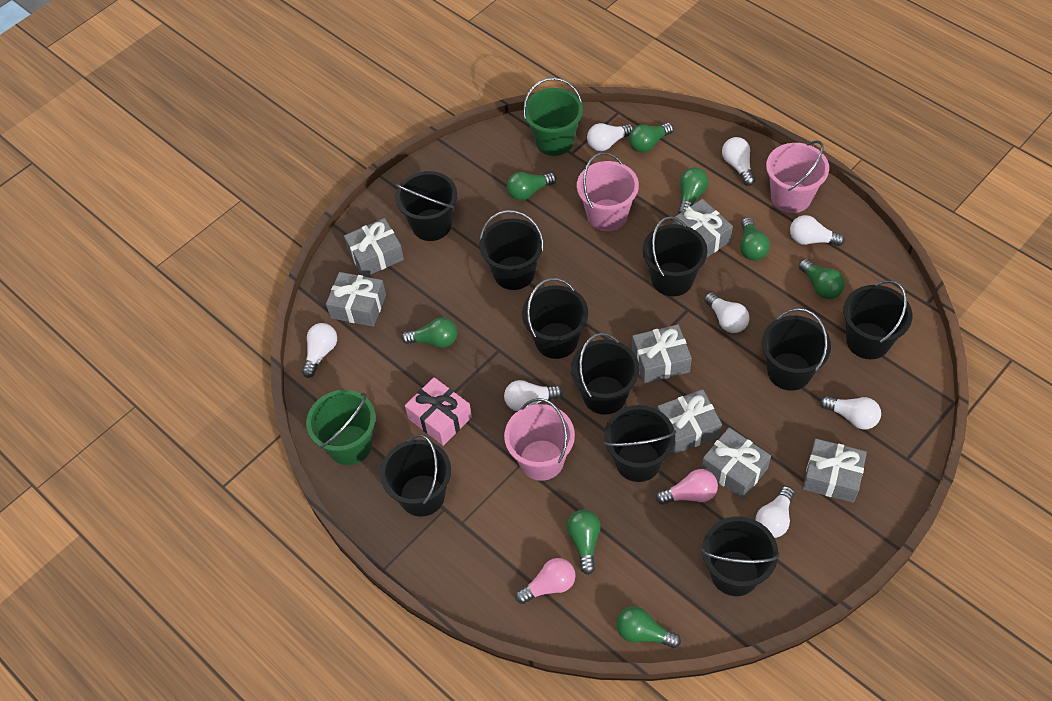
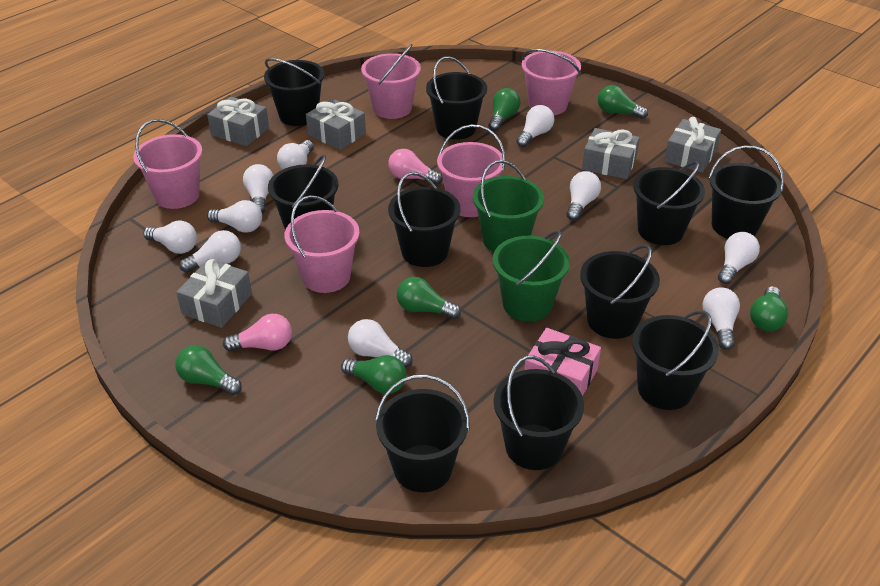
green light bulb: 8 -> 6
grey gift: 7 -> 5
pink bucket: 3 -> 5
white light bulb: 8 -> 10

————————

**Task to complete**
Return the material above exactly; the images stay out.

**Answer box**
green light bulb: 8 -> 6
grey gift: 7 -> 5
pink bucket: 3 -> 5
white light bulb: 8 -> 10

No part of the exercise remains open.